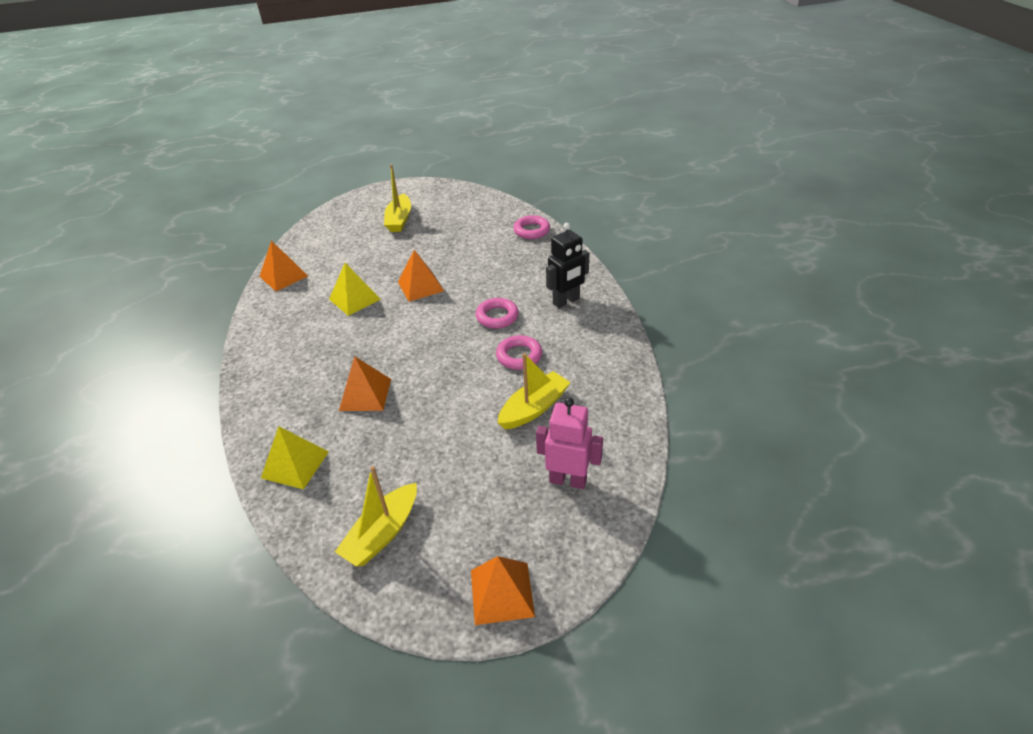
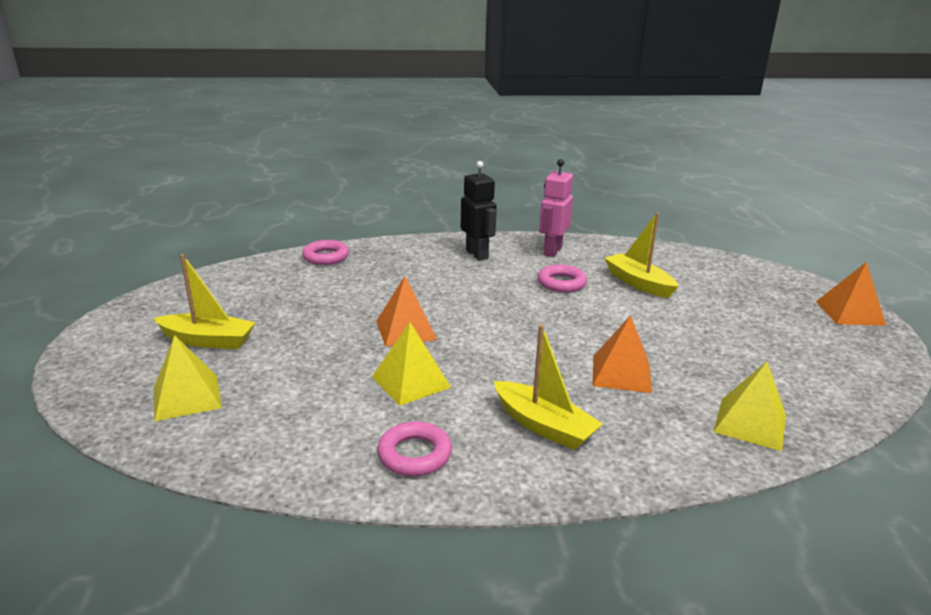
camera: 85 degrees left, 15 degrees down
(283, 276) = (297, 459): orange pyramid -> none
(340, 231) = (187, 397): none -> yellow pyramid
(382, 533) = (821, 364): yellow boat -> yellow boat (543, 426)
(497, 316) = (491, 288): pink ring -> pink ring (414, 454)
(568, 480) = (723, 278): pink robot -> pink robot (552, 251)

****************

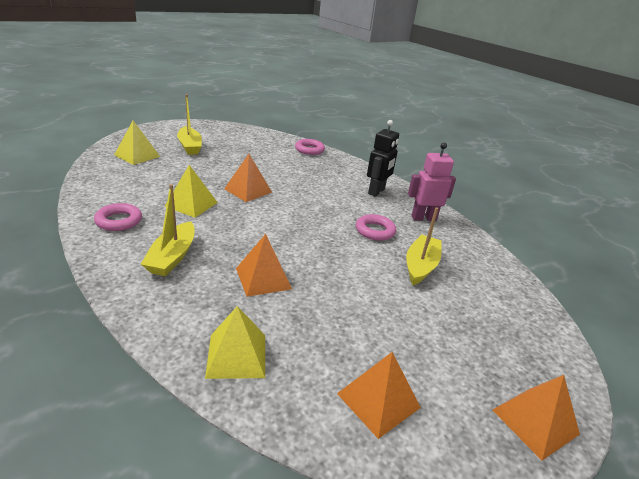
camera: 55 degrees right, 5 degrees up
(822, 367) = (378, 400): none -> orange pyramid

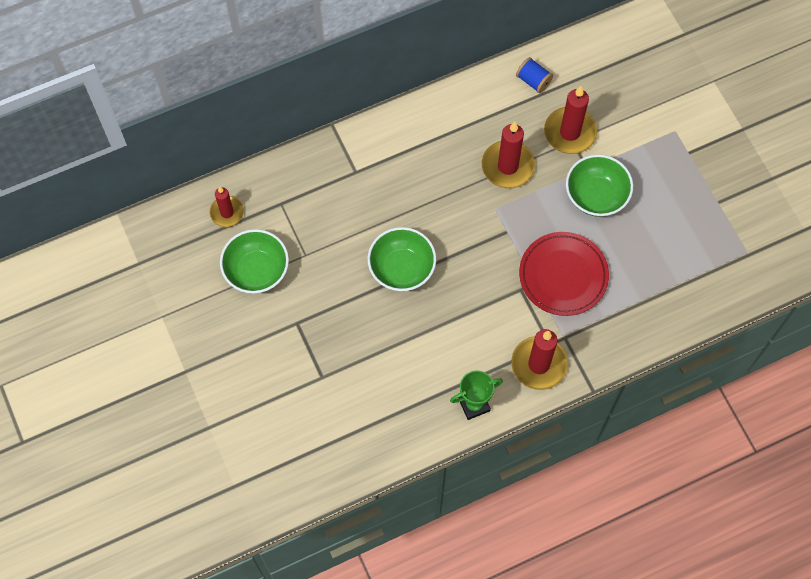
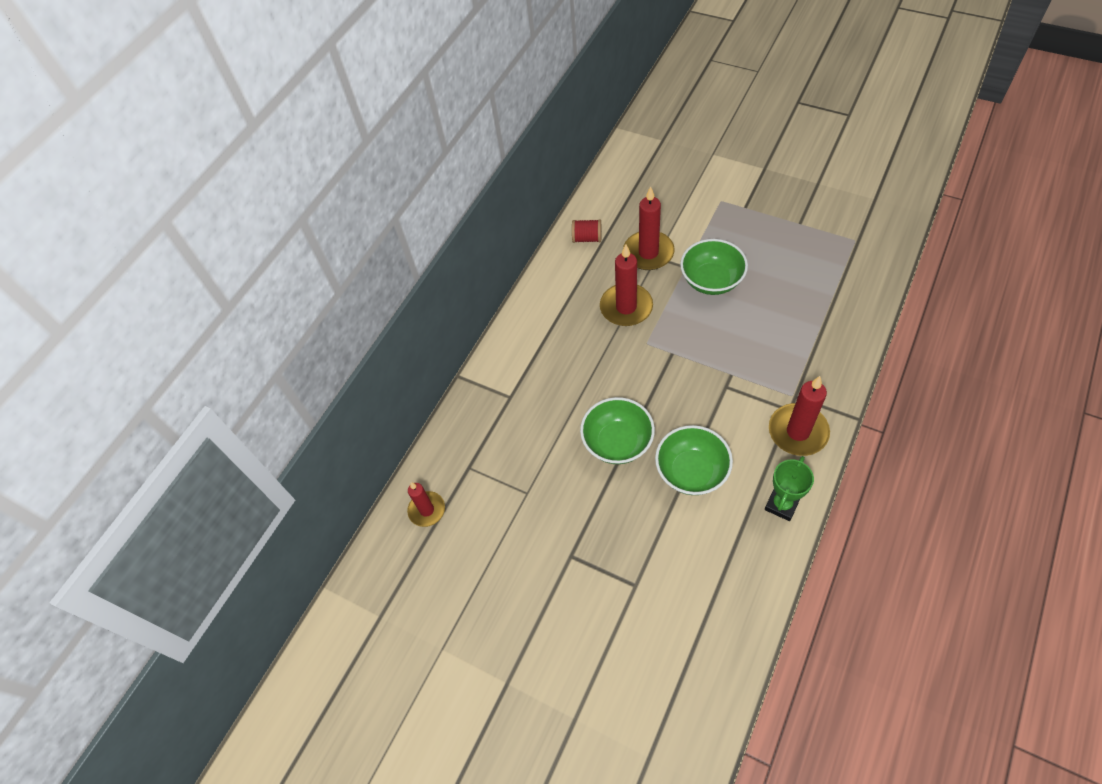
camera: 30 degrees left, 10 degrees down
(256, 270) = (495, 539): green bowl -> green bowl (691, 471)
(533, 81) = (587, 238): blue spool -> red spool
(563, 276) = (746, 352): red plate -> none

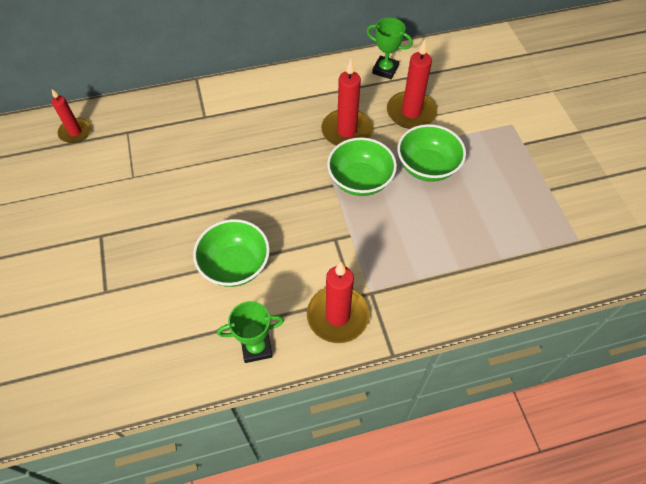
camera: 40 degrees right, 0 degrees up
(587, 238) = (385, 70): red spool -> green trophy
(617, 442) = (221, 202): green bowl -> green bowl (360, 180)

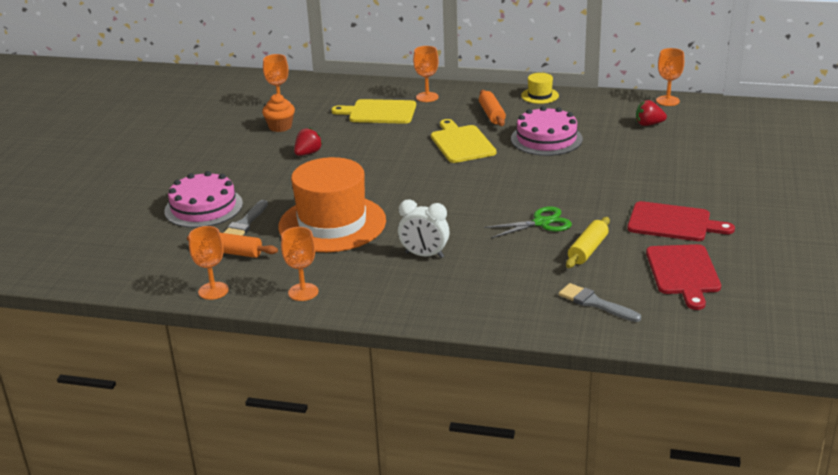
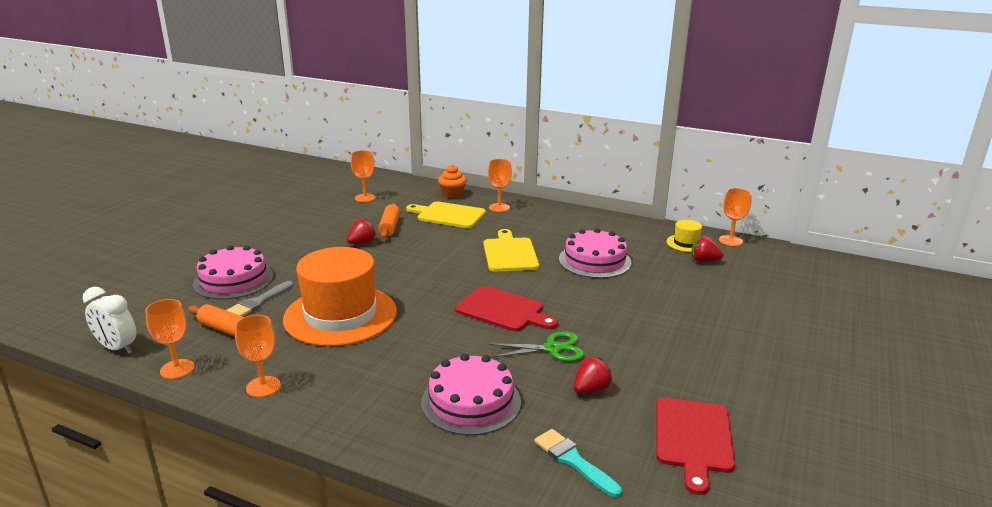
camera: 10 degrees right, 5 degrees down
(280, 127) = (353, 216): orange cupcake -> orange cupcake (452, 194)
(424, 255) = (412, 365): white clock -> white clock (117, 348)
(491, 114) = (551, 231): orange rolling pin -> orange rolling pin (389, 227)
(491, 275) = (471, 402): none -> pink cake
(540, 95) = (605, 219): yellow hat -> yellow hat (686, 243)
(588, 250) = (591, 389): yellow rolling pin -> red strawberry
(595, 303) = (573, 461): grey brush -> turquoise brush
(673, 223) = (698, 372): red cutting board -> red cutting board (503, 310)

****************

▶ **What to work on**
Look above for the line containing "camera: 30 degrees left, 10 degrees down" and the line containing "(673, 223) = (698, 372): red", then reproduce both and everything between them exactly, pictures omitted.

▶ **Answer box**
camera: 30 degrees left, 10 degrees down
(256, 270) = (495, 539): green bowl -> green bowl (691, 471)
(533, 81) = (587, 238): blue spool -> red spool
(563, 276) = (746, 352): red plate -> none

camera: 40 degrees right, 0 degrees up
(587, 238) = (385, 70): red spool -> green trophy
(617, 442) = (221, 202): green bowl -> green bowl (360, 180)

camera: 10 degrees right, 5 degrees down
(280, 127) = (353, 216): orange cupcake -> orange cupcake (452, 194)
(424, 255) = (412, 365): white clock -> white clock (117, 348)
(491, 114) = (551, 231): orange rolling pin -> orange rolling pin (389, 227)
(491, 275) = (471, 402): none -> pink cake
(540, 95) = (605, 219): yellow hat -> yellow hat (686, 243)
(588, 250) = (591, 389): yellow rolling pin -> red strawberry
(595, 303) = (573, 461): grey brush -> turquoise brush
(673, 223) = (698, 372): red cutting board -> red cutting board (503, 310)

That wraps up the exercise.